**GIVEN DATA**
=====
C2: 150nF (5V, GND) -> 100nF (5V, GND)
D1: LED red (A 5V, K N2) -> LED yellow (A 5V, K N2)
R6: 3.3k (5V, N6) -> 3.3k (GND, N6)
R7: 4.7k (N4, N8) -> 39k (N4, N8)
=====
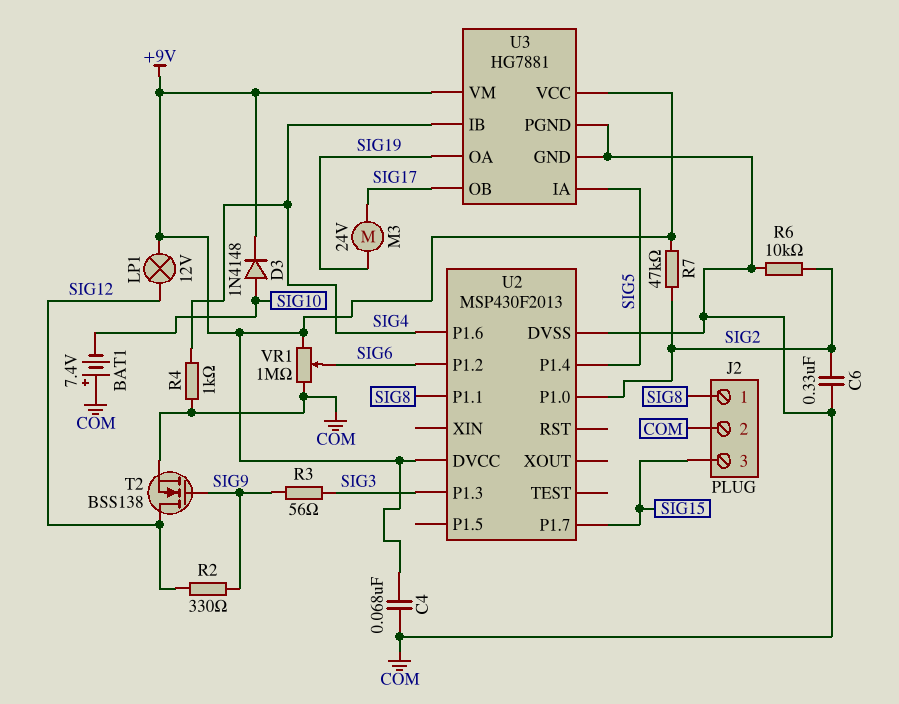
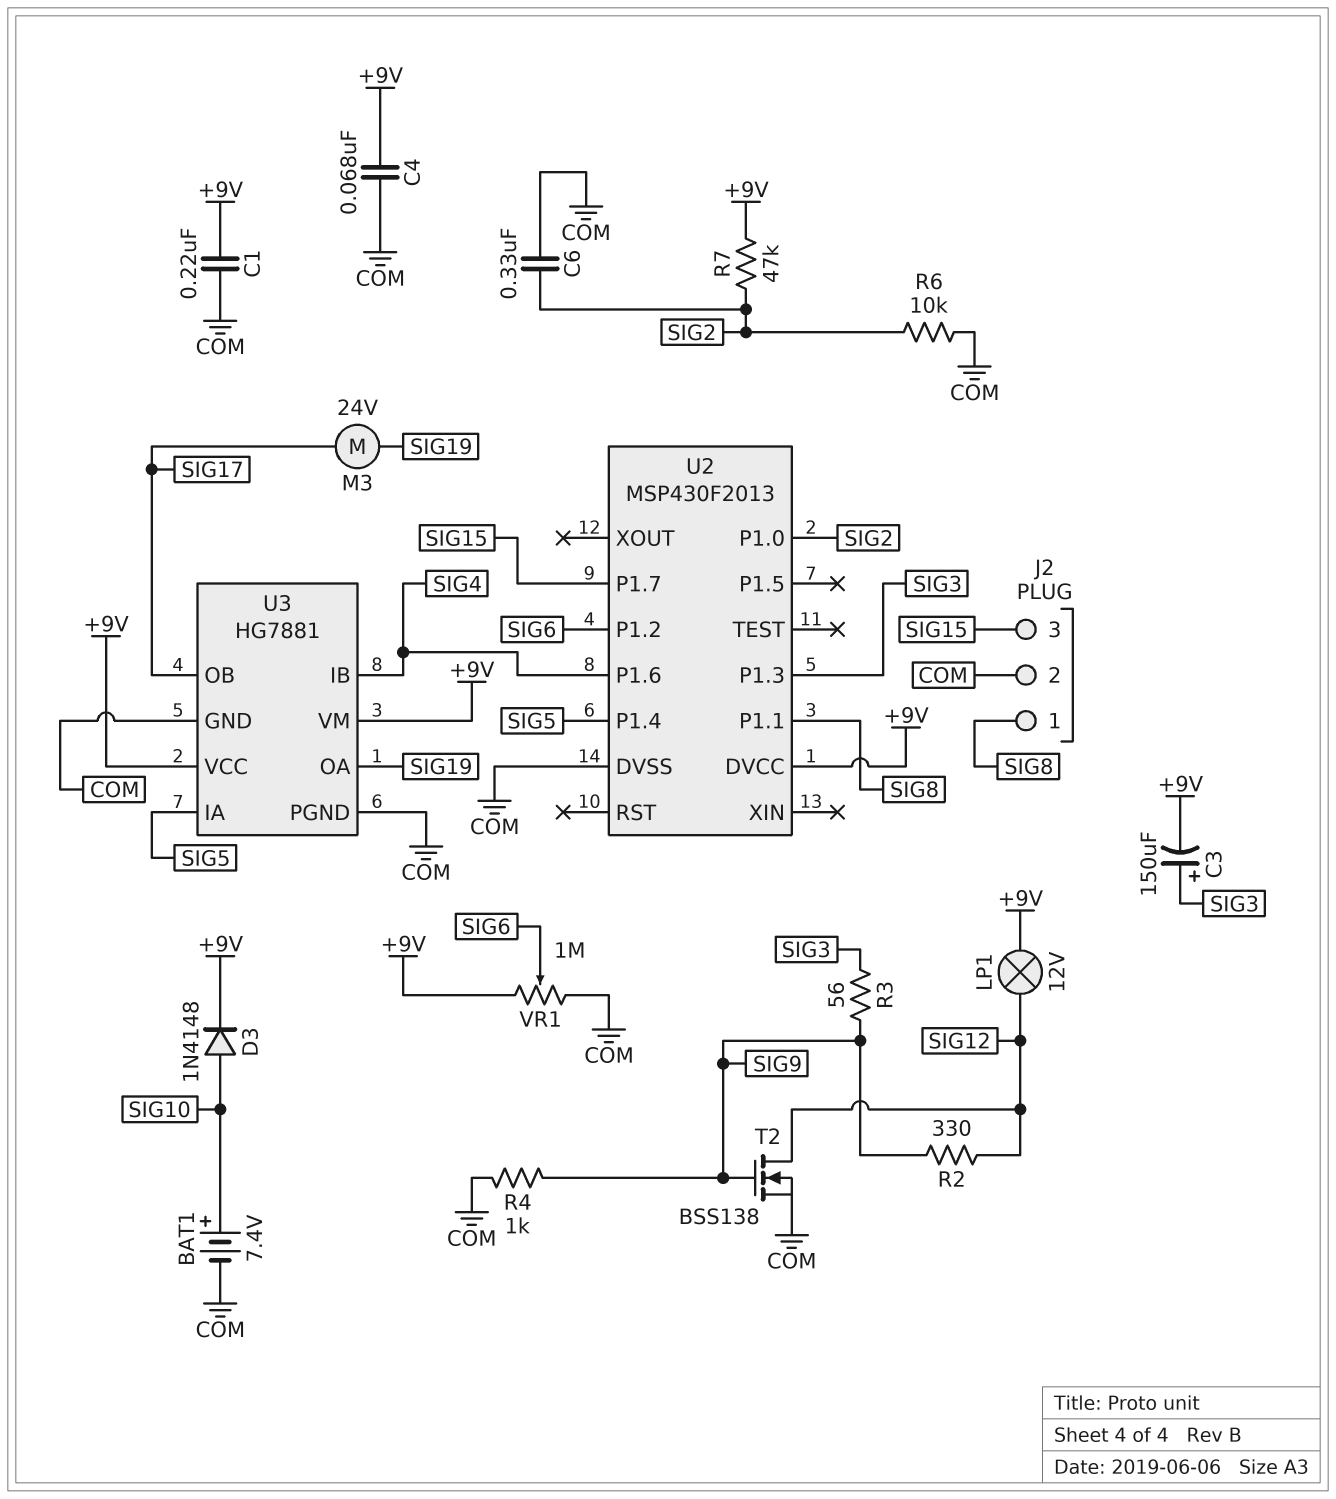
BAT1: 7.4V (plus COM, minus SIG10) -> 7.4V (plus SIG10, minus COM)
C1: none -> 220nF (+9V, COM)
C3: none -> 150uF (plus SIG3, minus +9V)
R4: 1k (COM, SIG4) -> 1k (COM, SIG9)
=====
**PROBLEM**
Please transcribe only the lines in the records above running from the line that has "C2: 150nF (5V, GND) -> 100nF (5V, GND)" through the line that has "R7: 4.7k (N4, N8) -> 39k (N4, N8)", both included, exactly as they appear.

**RESPONSE TO THE EXERCISE**
C2: 150nF (5V, GND) -> 100nF (5V, GND)
D1: LED red (A 5V, K N2) -> LED yellow (A 5V, K N2)
R6: 3.3k (5V, N6) -> 3.3k (GND, N6)
R7: 4.7k (N4, N8) -> 39k (N4, N8)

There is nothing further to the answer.